Lines before the one containing "- appeared: golden watering can 705, 429" are excluded; retype that line and all remaining lines of the material exactly.

▶ Records supplied
-- Opening Marker --

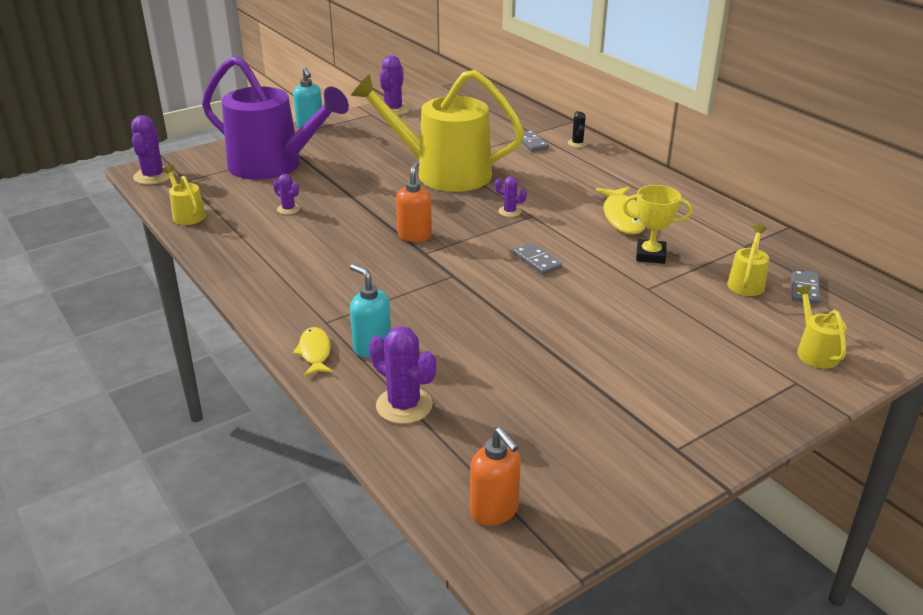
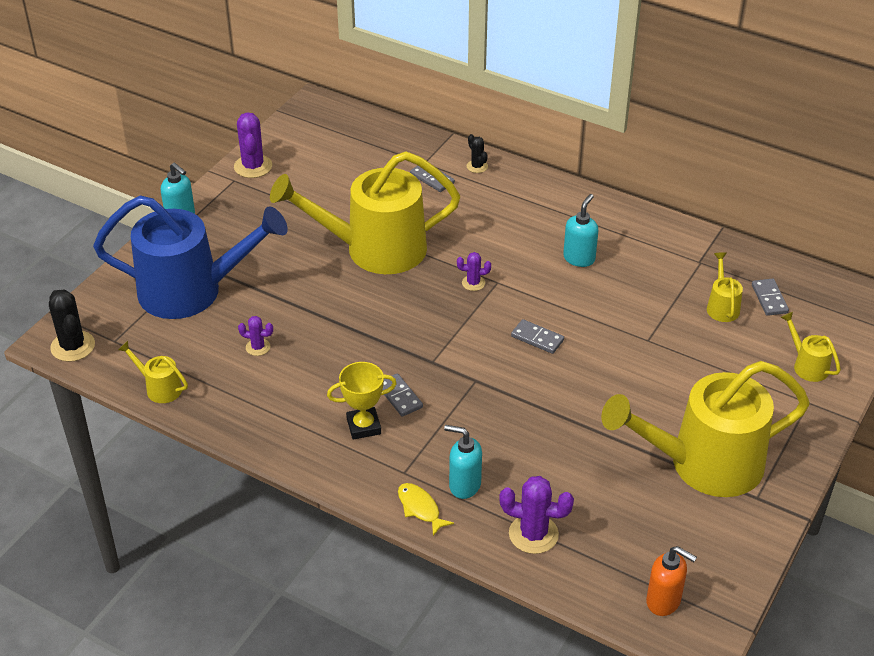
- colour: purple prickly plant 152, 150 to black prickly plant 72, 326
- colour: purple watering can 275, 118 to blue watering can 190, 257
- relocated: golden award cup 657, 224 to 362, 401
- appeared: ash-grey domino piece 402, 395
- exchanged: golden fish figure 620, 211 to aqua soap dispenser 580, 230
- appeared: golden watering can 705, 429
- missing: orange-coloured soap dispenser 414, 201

-- Closing Marker --

▶ Solution
- appeared: golden watering can 705, 429
- missing: orange-coloured soap dispenser 414, 201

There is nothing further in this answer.